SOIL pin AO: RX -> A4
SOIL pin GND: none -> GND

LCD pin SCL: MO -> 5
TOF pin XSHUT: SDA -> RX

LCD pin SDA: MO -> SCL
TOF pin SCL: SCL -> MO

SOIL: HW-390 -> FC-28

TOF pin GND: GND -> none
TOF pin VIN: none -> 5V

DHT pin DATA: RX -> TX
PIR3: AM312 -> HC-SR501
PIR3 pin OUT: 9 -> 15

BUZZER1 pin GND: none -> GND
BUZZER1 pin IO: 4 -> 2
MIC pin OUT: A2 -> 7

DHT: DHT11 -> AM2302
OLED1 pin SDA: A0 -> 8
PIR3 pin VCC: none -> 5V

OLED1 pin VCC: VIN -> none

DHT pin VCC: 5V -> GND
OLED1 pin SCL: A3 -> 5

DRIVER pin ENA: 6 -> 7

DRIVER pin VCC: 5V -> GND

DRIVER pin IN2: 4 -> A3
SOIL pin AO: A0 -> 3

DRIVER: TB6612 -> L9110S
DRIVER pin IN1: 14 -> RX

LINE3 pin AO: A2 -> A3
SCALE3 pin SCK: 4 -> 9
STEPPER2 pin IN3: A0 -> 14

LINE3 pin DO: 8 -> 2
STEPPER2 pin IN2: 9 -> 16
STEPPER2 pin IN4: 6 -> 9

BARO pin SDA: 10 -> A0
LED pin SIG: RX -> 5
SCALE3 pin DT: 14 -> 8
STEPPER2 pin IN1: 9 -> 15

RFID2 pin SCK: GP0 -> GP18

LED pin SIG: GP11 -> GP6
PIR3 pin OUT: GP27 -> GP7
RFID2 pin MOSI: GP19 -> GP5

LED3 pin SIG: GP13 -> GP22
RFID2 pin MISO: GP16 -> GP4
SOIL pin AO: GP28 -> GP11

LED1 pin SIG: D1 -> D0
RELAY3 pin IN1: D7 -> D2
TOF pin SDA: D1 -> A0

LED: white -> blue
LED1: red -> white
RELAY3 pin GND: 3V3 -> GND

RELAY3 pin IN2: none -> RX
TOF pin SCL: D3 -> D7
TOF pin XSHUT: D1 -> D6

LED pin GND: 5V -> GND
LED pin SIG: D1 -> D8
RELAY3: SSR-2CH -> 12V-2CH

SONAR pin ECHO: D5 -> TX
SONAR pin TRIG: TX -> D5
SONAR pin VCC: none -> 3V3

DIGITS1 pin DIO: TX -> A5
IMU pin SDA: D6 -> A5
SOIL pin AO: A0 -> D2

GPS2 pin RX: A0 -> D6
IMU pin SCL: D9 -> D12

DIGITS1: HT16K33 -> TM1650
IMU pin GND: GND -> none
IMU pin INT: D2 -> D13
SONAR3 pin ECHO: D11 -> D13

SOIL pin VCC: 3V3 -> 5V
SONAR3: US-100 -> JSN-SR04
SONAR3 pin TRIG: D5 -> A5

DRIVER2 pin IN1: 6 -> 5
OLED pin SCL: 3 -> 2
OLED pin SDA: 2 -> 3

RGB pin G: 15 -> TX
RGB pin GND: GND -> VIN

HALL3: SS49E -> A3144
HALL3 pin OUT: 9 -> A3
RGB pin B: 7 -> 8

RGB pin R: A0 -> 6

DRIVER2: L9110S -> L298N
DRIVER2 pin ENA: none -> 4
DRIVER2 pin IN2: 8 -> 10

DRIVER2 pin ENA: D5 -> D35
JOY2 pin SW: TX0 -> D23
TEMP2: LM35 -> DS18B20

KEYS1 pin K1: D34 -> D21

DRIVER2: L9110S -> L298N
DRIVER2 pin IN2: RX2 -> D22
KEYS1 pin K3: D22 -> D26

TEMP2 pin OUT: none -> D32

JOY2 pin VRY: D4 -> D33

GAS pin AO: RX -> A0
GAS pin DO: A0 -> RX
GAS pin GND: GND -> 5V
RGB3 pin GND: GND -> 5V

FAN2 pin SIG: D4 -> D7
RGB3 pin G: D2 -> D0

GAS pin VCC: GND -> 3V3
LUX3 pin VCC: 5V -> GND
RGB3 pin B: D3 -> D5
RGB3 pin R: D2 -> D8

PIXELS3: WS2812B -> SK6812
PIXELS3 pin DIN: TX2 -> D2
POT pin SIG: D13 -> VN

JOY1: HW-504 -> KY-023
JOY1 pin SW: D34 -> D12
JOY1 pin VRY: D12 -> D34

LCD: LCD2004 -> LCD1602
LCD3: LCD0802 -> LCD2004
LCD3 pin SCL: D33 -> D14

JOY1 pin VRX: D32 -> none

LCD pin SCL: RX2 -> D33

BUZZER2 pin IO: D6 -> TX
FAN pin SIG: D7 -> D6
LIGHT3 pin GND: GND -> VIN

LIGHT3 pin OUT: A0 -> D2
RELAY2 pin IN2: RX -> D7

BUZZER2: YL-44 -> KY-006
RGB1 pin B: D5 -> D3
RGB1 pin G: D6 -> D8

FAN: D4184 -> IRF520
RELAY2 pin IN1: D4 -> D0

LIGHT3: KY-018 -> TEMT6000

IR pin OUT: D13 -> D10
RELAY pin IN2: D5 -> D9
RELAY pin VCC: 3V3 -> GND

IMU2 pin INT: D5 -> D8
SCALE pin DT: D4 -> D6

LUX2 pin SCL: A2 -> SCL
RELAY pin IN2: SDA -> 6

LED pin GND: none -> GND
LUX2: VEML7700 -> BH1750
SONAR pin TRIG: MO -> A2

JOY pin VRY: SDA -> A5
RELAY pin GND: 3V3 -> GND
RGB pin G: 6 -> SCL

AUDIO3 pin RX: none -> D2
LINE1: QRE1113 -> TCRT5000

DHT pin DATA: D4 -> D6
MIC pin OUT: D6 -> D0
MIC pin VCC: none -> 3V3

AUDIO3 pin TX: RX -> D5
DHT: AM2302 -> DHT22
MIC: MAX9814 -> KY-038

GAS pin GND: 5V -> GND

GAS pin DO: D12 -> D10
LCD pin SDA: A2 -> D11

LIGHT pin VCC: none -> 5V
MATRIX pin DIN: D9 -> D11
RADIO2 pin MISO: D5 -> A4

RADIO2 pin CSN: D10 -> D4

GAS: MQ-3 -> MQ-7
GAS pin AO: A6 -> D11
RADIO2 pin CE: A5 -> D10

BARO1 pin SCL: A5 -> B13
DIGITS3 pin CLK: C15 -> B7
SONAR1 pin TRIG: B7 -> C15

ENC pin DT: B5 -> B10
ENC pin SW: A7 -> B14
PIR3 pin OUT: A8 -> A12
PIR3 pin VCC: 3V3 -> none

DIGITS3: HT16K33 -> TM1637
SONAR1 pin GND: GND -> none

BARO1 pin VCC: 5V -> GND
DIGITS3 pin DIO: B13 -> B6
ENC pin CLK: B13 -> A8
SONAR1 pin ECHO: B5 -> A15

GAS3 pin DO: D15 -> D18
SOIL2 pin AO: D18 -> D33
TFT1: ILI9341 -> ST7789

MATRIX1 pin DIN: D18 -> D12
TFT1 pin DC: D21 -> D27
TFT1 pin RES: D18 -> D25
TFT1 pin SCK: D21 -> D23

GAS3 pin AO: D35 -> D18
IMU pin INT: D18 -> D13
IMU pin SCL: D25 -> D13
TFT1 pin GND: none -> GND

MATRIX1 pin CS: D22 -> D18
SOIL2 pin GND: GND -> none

+ + + + +

What you should do:
Go through the data above and transcribe every entry exactly.

Result:
SOIL pin AO: RX -> A4
SOIL pin GND: none -> GND

LCD pin SCL: MO -> 5
TOF pin XSHUT: SDA -> RX

LCD pin SDA: MO -> SCL
TOF pin SCL: SCL -> MO

SOIL: HW-390 -> FC-28

TOF pin GND: GND -> none
TOF pin VIN: none -> 5V

DHT pin DATA: RX -> TX
PIR3: AM312 -> HC-SR501
PIR3 pin OUT: 9 -> 15

BUZZER1 pin GND: none -> GND
BUZZER1 pin IO: 4 -> 2
MIC pin OUT: A2 -> 7

DHT: DHT11 -> AM2302
OLED1 pin SDA: A0 -> 8
PIR3 pin VCC: none -> 5V

OLED1 pin VCC: VIN -> none

DHT pin VCC: 5V -> GND
OLED1 pin SCL: A3 -> 5

DRIVER pin ENA: 6 -> 7

DRIVER pin VCC: 5V -> GND

DRIVER pin IN2: 4 -> A3
SOIL pin AO: A0 -> 3

DRIVER: TB6612 -> L9110S
DRIVER pin IN1: 14 -> RX

LINE3 pin AO: A2 -> A3
SCALE3 pin SCK: 4 -> 9
STEPPER2 pin IN3: A0 -> 14

LINE3 pin DO: 8 -> 2
STEPPER2 pin IN2: 9 -> 16
STEPPER2 pin IN4: 6 -> 9

BARO pin SDA: 10 -> A0
LED pin SIG: RX -> 5
SCALE3 pin DT: 14 -> 8
STEPPER2 pin IN1: 9 -> 15

RFID2 pin SCK: GP0 -> GP18

LED pin SIG: GP11 -> GP6
PIR3 pin OUT: GP27 -> GP7
RFID2 pin MOSI: GP19 -> GP5

LED3 pin SIG: GP13 -> GP22
RFID2 pin MISO: GP16 -> GP4
SOIL pin AO: GP28 -> GP11

LED1 pin SIG: D1 -> D0
RELAY3 pin IN1: D7 -> D2
TOF pin SDA: D1 -> A0

LED: white -> blue
LED1: red -> white
RELAY3 pin GND: 3V3 -> GND

RELAY3 pin IN2: none -> RX
TOF pin SCL: D3 -> D7
TOF pin XSHUT: D1 -> D6

LED pin GND: 5V -> GND
LED pin SIG: D1 -> D8
RELAY3: SSR-2CH -> 12V-2CH

SONAR pin ECHO: D5 -> TX
SONAR pin TRIG: TX -> D5
SONAR pin VCC: none -> 3V3

DIGITS1 pin DIO: TX -> A5
IMU pin SDA: D6 -> A5
SOIL pin AO: A0 -> D2

GPS2 pin RX: A0 -> D6
IMU pin SCL: D9 -> D12

DIGITS1: HT16K33 -> TM1650
IMU pin GND: GND -> none
IMU pin INT: D2 -> D13
SONAR3 pin ECHO: D11 -> D13

SOIL pin VCC: 3V3 -> 5V
SONAR3: US-100 -> JSN-SR04
SONAR3 pin TRIG: D5 -> A5

DRIVER2 pin IN1: 6 -> 5
OLED pin SCL: 3 -> 2
OLED pin SDA: 2 -> 3

RGB pin G: 15 -> TX
RGB pin GND: GND -> VIN

HALL3: SS49E -> A3144
HALL3 pin OUT: 9 -> A3
RGB pin B: 7 -> 8

RGB pin R: A0 -> 6

DRIVER2: L9110S -> L298N
DRIVER2 pin ENA: none -> 4
DRIVER2 pin IN2: 8 -> 10

DRIVER2 pin ENA: D5 -> D35
JOY2 pin SW: TX0 -> D23
TEMP2: LM35 -> DS18B20

KEYS1 pin K1: D34 -> D21

DRIVER2: L9110S -> L298N
DRIVER2 pin IN2: RX2 -> D22
KEYS1 pin K3: D22 -> D26

TEMP2 pin OUT: none -> D32

JOY2 pin VRY: D4 -> D33

GAS pin AO: RX -> A0
GAS pin DO: A0 -> RX
GAS pin GND: GND -> 5V
RGB3 pin GND: GND -> 5V

FAN2 pin SIG: D4 -> D7
RGB3 pin G: D2 -> D0

GAS pin VCC: GND -> 3V3
LUX3 pin VCC: 5V -> GND
RGB3 pin B: D3 -> D5
RGB3 pin R: D2 -> D8

PIXELS3: WS2812B -> SK6812
PIXELS3 pin DIN: TX2 -> D2
POT pin SIG: D13 -> VN

JOY1: HW-504 -> KY-023
JOY1 pin SW: D34 -> D12
JOY1 pin VRY: D12 -> D34

LCD: LCD2004 -> LCD1602
LCD3: LCD0802 -> LCD2004
LCD3 pin SCL: D33 -> D14

JOY1 pin VRX: D32 -> none

LCD pin SCL: RX2 -> D33

BUZZER2 pin IO: D6 -> TX
FAN pin SIG: D7 -> D6
LIGHT3 pin GND: GND -> VIN

LIGHT3 pin OUT: A0 -> D2
RELAY2 pin IN2: RX -> D7

BUZZER2: YL-44 -> KY-006
RGB1 pin B: D5 -> D3
RGB1 pin G: D6 -> D8

FAN: D4184 -> IRF520
RELAY2 pin IN1: D4 -> D0

LIGHT3: KY-018 -> TEMT6000

IR pin OUT: D13 -> D10
RELAY pin IN2: D5 -> D9
RELAY pin VCC: 3V3 -> GND

IMU2 pin INT: D5 -> D8
SCALE pin DT: D4 -> D6

LUX2 pin SCL: A2 -> SCL
RELAY pin IN2: SDA -> 6

LED pin GND: none -> GND
LUX2: VEML7700 -> BH1750
SONAR pin TRIG: MO -> A2

JOY pin VRY: SDA -> A5
RELAY pin GND: 3V3 -> GND
RGB pin G: 6 -> SCL

AUDIO3 pin RX: none -> D2
LINE1: QRE1113 -> TCRT5000

DHT pin DATA: D4 -> D6
MIC pin OUT: D6 -> D0
MIC pin VCC: none -> 3V3

AUDIO3 pin TX: RX -> D5
DHT: AM2302 -> DHT22
MIC: MAX9814 -> KY-038

GAS pin GND: 5V -> GND

GAS pin DO: D12 -> D10
LCD pin SDA: A2 -> D11

LIGHT pin VCC: none -> 5V
MATRIX pin DIN: D9 -> D11
RADIO2 pin MISO: D5 -> A4

RADIO2 pin CSN: D10 -> D4

GAS: MQ-3 -> MQ-7
GAS pin AO: A6 -> D11
RADIO2 pin CE: A5 -> D10

BARO1 pin SCL: A5 -> B13
DIGITS3 pin CLK: C15 -> B7
SONAR1 pin TRIG: B7 -> C15

ENC pin DT: B5 -> B10
ENC pin SW: A7 -> B14
PIR3 pin OUT: A8 -> A12
PIR3 pin VCC: 3V3 -> none

DIGITS3: HT16K33 -> TM1637
SONAR1 pin GND: GND -> none

BARO1 pin VCC: 5V -> GND
DIGITS3 pin DIO: B13 -> B6
ENC pin CLK: B13 -> A8
SONAR1 pin ECHO: B5 -> A15

GAS3 pin DO: D15 -> D18
SOIL2 pin AO: D18 -> D33
TFT1: ILI9341 -> ST7789

MATRIX1 pin DIN: D18 -> D12
TFT1 pin DC: D21 -> D27
TFT1 pin RES: D18 -> D25
TFT1 pin SCK: D21 -> D23

GAS3 pin AO: D35 -> D18
IMU pin INT: D18 -> D13
IMU pin SCL: D25 -> D13
TFT1 pin GND: none -> GND

MATRIX1 pin CS: D22 -> D18
SOIL2 pin GND: GND -> none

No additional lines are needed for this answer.